▶ Task item
The records that follow are to be repeated exactly, with no pictures carried over.

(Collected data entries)
::::
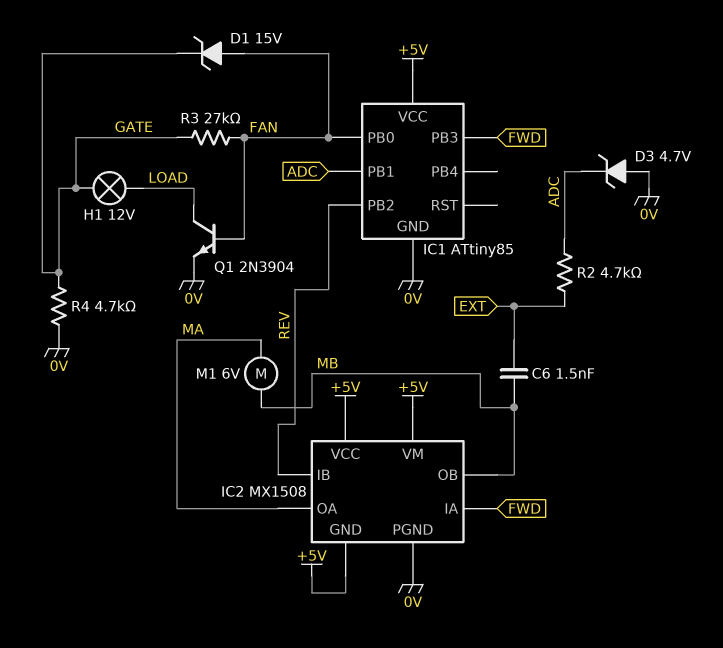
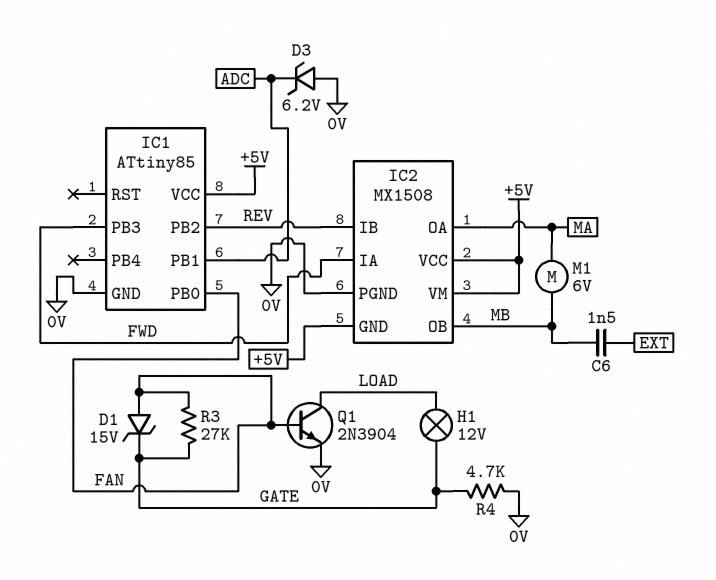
D3: zener 4.7V (A 0V, K ADC) -> zener 6.2V (A 0V, K ADC)
R2: 4.7k (ADC, EXT) -> none

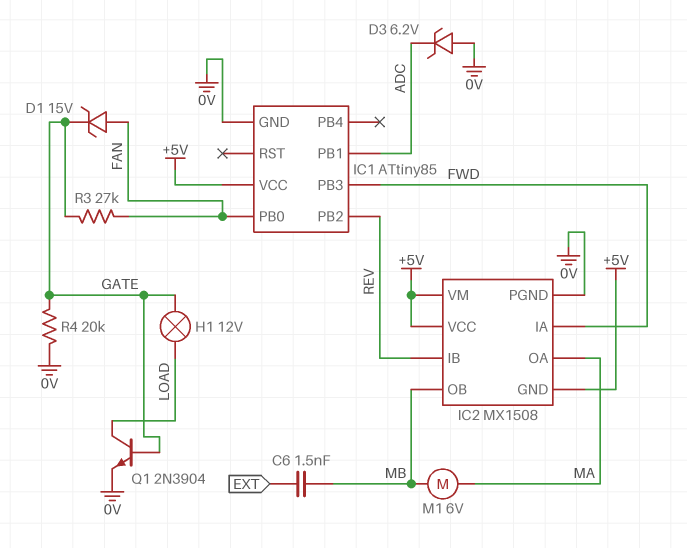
Q1: NPN 2N3904 (B FAN, C LOAD, E 0V) -> NPN 2N3904 (B GATE, C LOAD, E 0V)
R4: 4.7k (0V, GATE) -> 20k (0V, GATE)

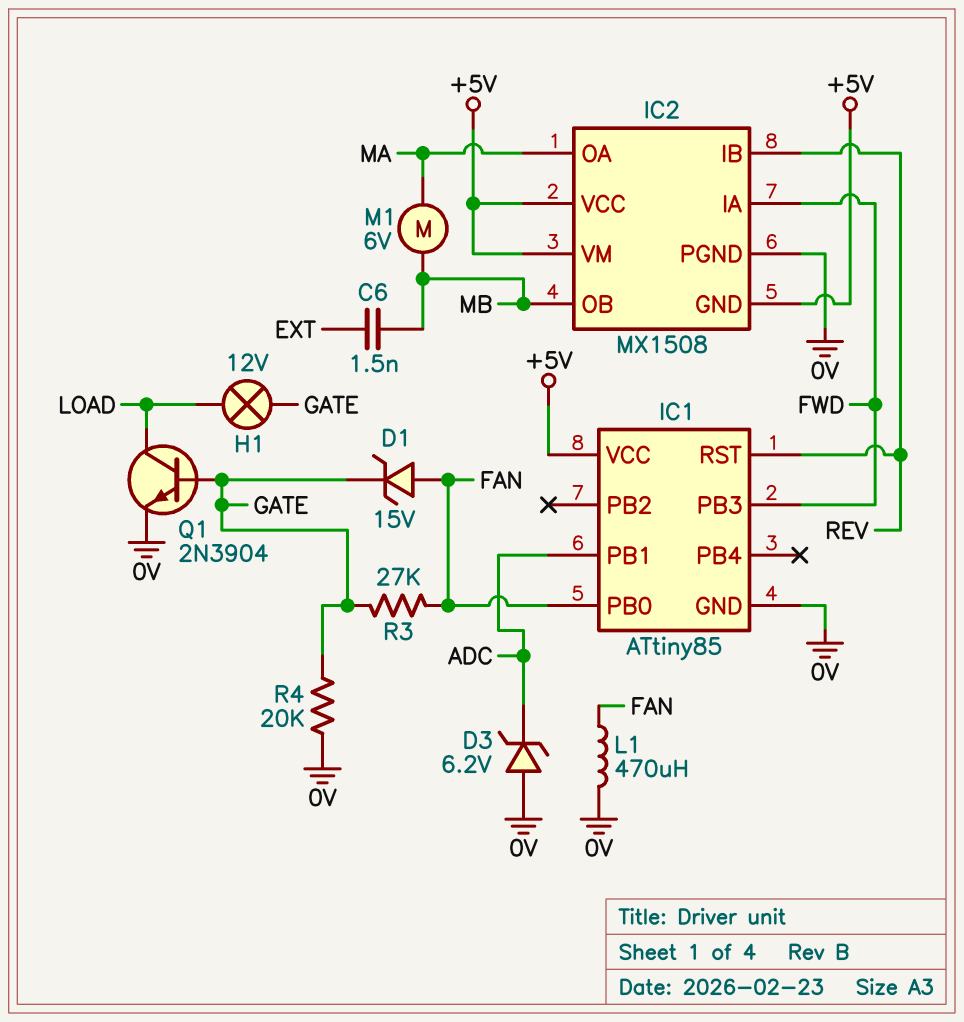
IC1 pin PB2: REV -> none
IC1 pin RST: none -> REV
L1: none -> 470uH (0V, FAN)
::::
▶ Result
D3: zener 4.7V (A 0V, K ADC) -> zener 6.2V (A 0V, K ADC)
R2: 4.7k (ADC, EXT) -> none

Q1: NPN 2N3904 (B FAN, C LOAD, E 0V) -> NPN 2N3904 (B GATE, C LOAD, E 0V)
R4: 4.7k (0V, GATE) -> 20k (0V, GATE)

IC1 pin PB2: REV -> none
IC1 pin RST: none -> REV
L1: none -> 470uH (0V, FAN)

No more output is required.